What you should do -
Which lines of the entries below hold the word "schottky"? Report each of them.

Input material -
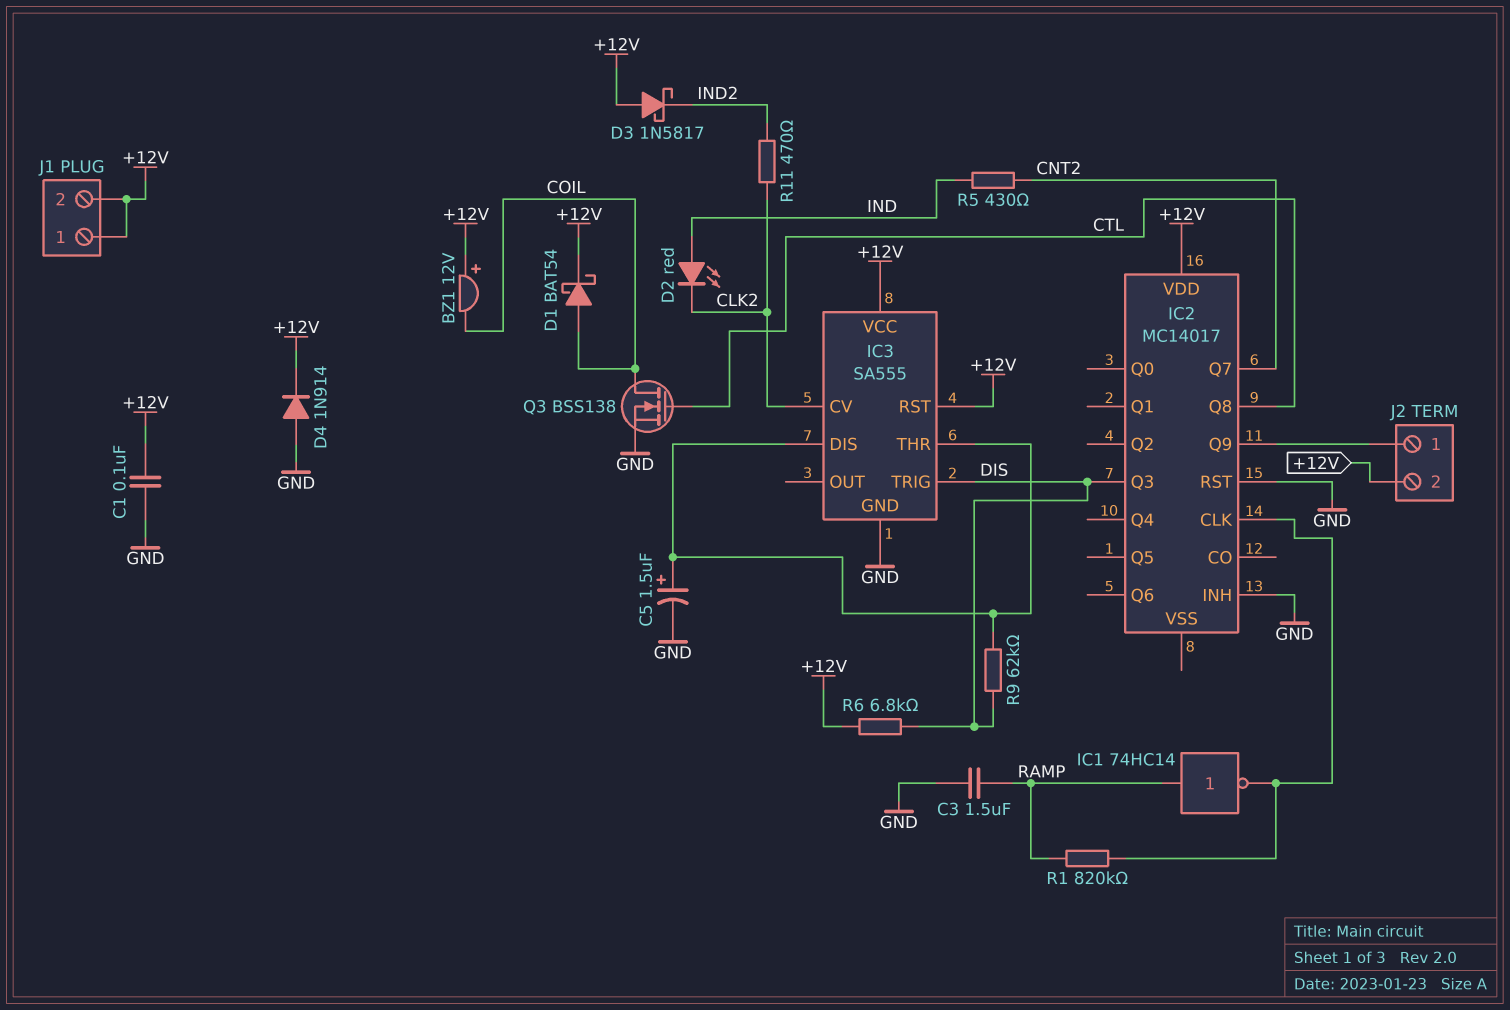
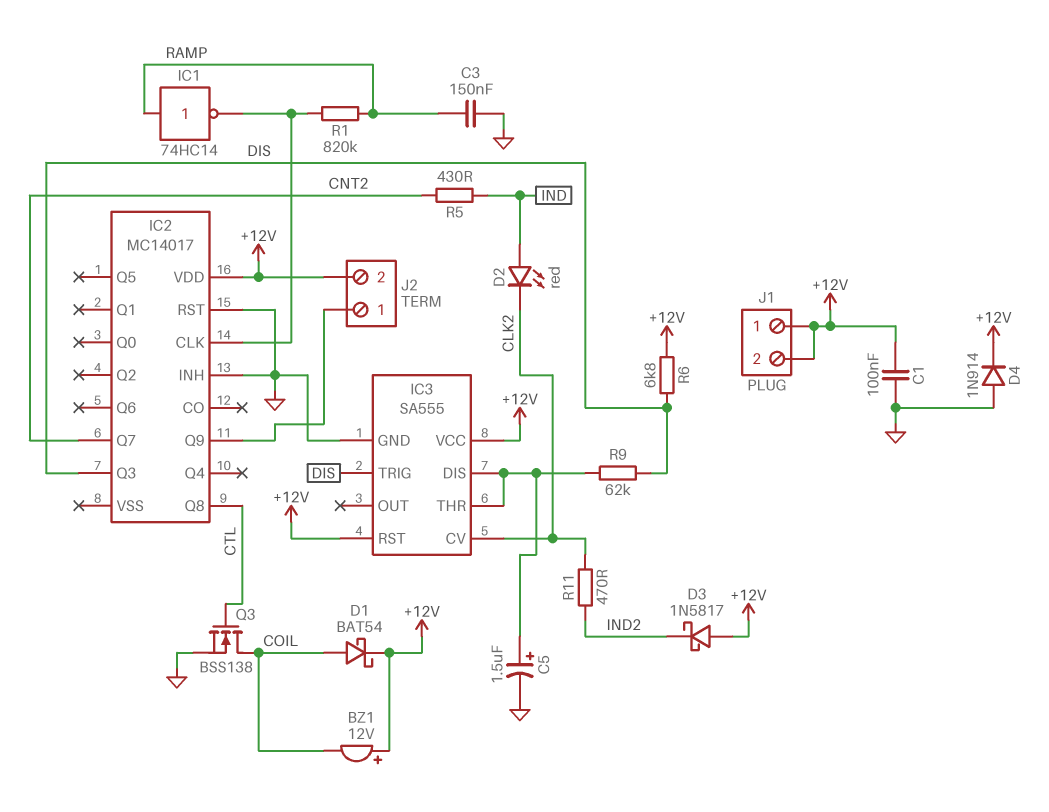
C3: 1.5uF (GND, RAMP) -> 150nF (GND, RAMP)

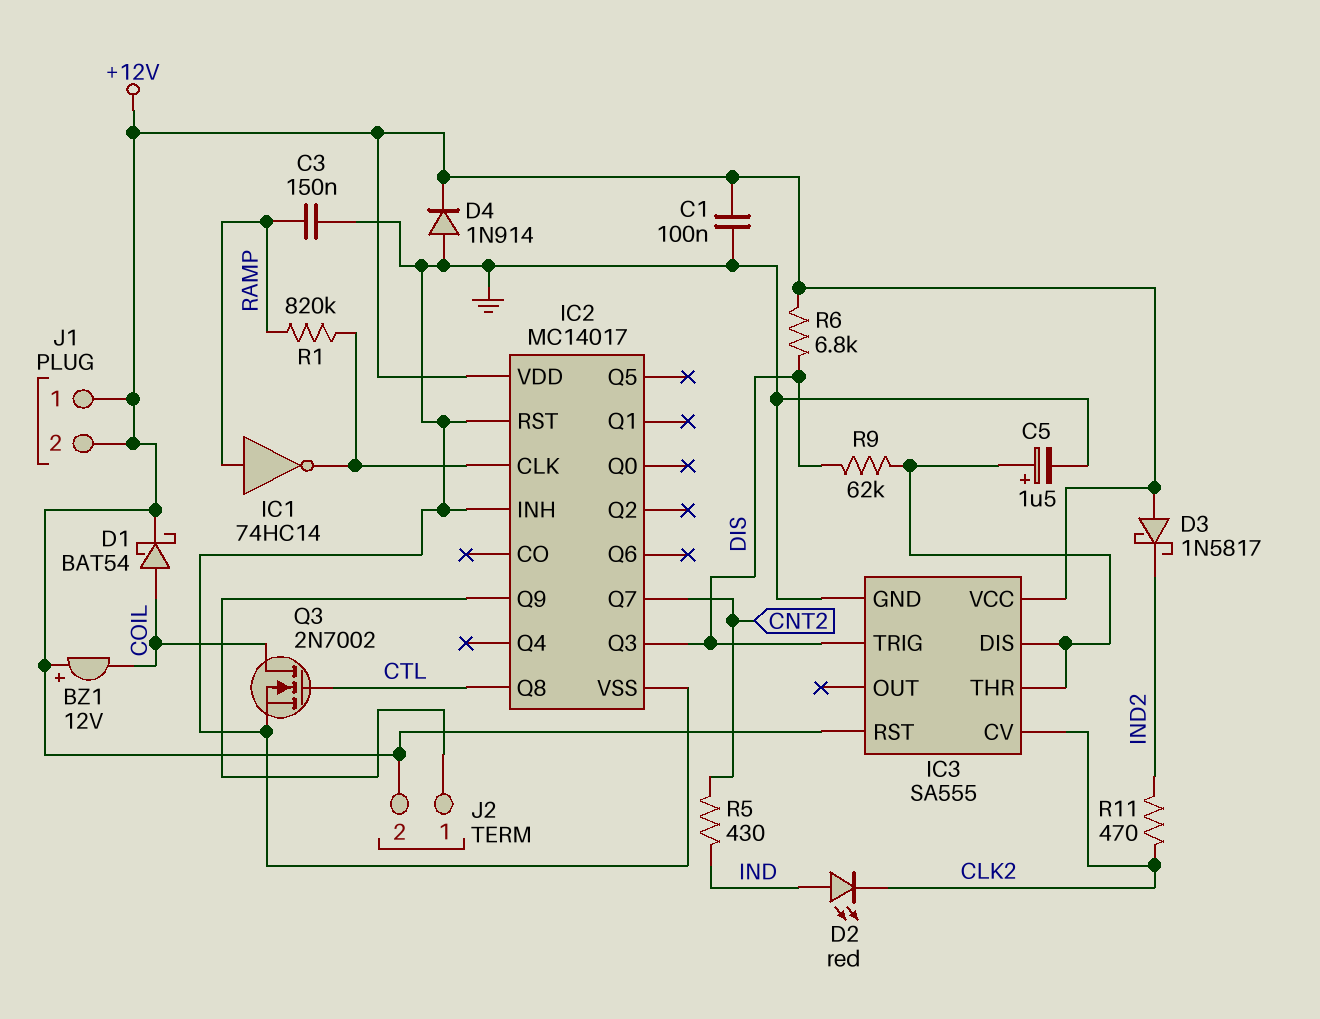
IC2 pin VSS: none -> GND
Q3: NMOS BSS138 (G CTL, D COIL, S GND) -> NMOS 2N7002 (G CTL, D COIL, S GND)

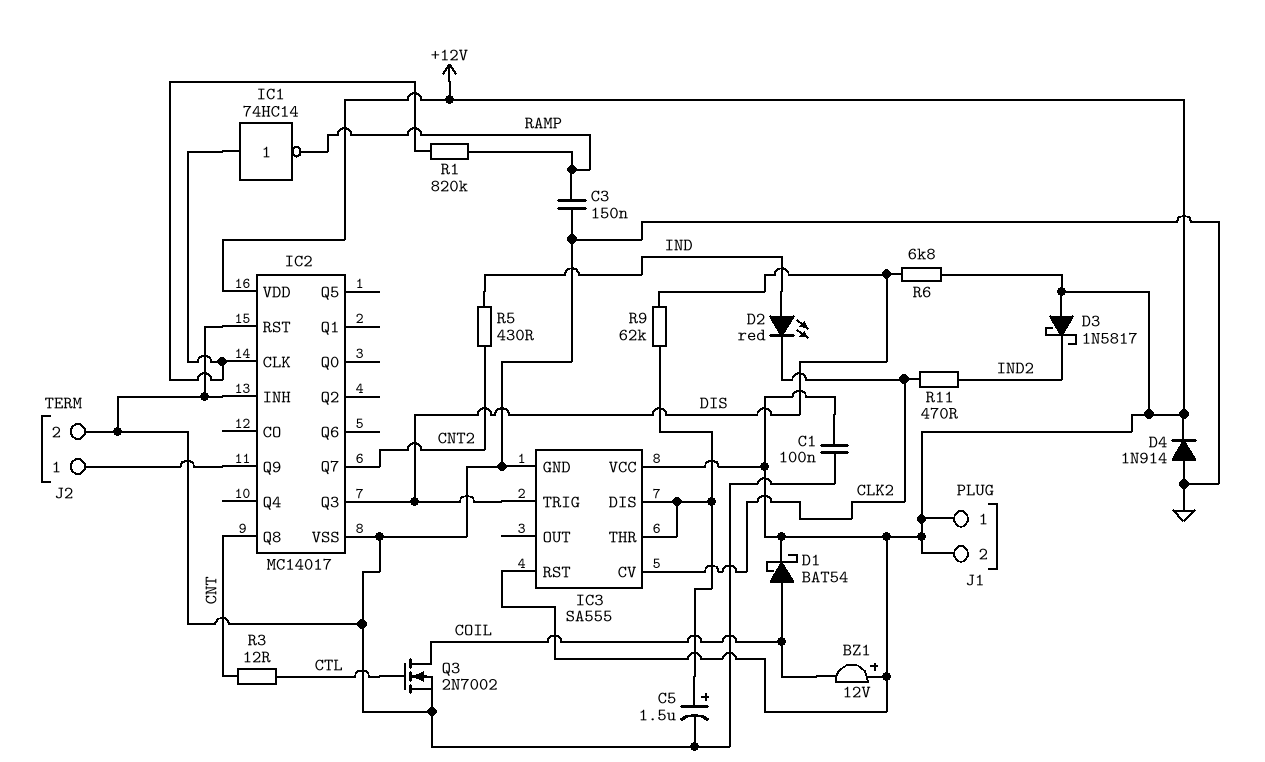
IC1: NOT 74HC14 (in RAMP, out IC2/CLK) -> NOT 74HC14 (in IC2/CLK, out RAMP)
IC2 pin Q8: CTL -> CNT
J2 pin 2: +12V -> GND
R3: none -> 12 (CNT, CTL)

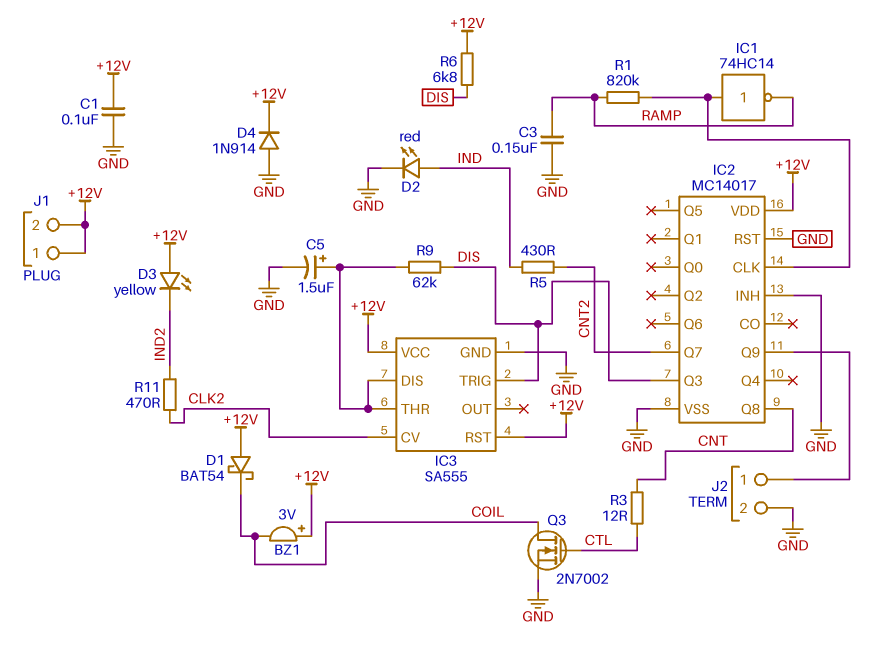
BZ1: buzzer 12V (plus +12V, minus COIL) -> buzzer 3V (plus +12V, minus COIL)
D1: schottky BAT54 (A COIL, K +12V) -> schottky BAT54 (A +12V, K COIL)
D2: LED red (A IND, K CLK2) -> LED red (A IND, K GND)
D3: schottky 1N5817 (A +12V, K IND2) -> LED yellow (A +12V, K IND2)

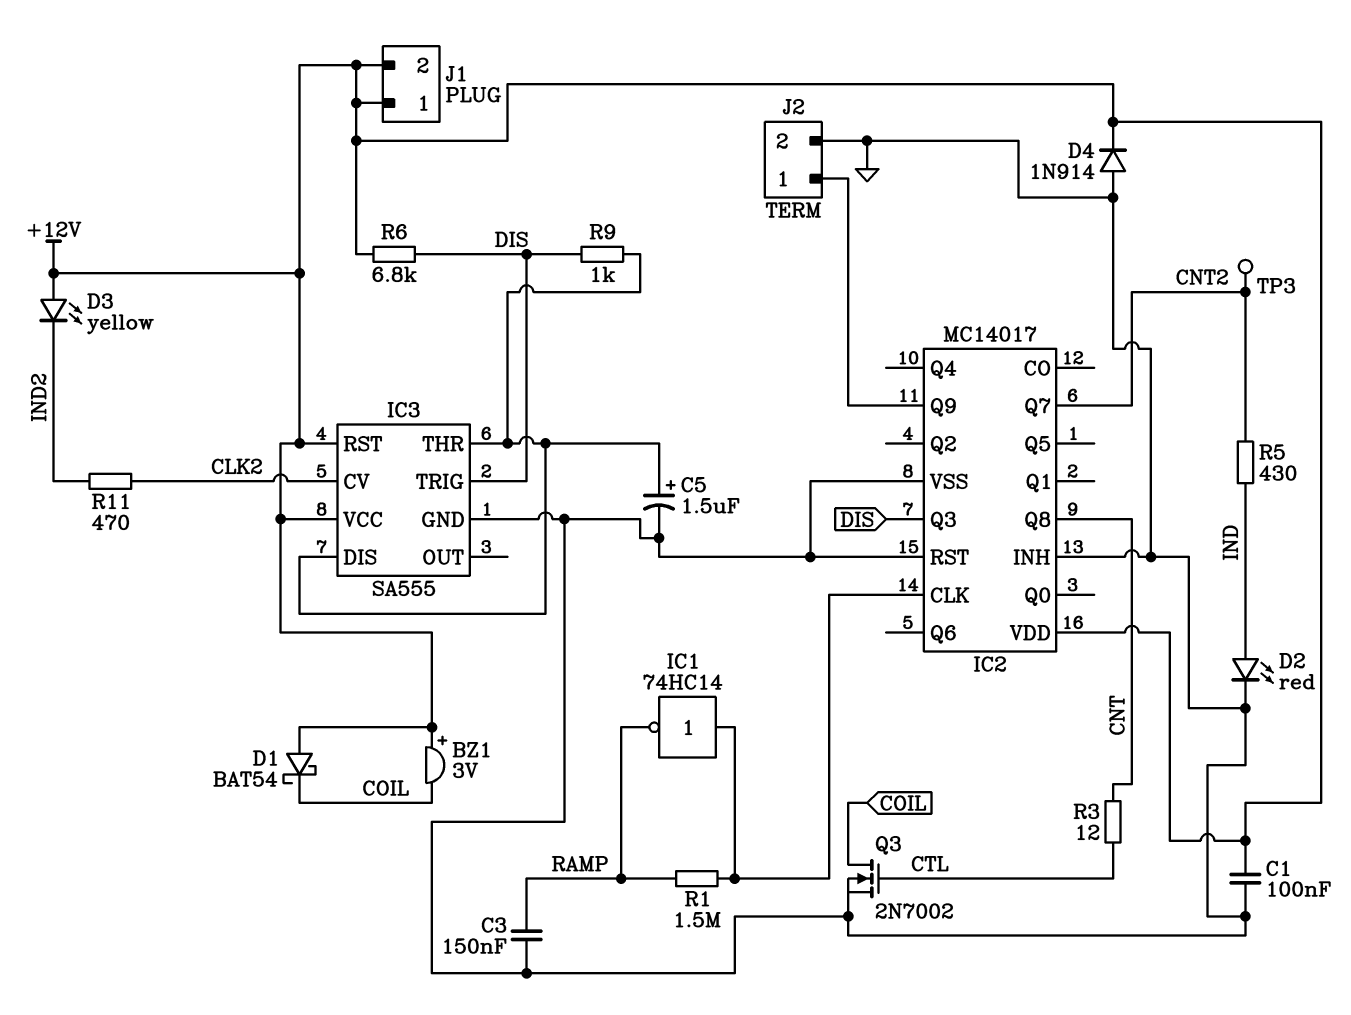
R1: 820k (IC2/CLK, RAMP) -> 1.5M (IC2/CLK, RAMP)
R9: 62k (DIS, IC3/DIS) -> 1k (DIS, IC3/DIS)
TP3: none -> test point (CNT2)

Written solution -
D1: schottky BAT54 (A COIL, K +12V) -> schottky BAT54 (A +12V, K COIL)
D3: schottky 1N5817 (A +12V, K IND2) -> LED yellow (A +12V, K IND2)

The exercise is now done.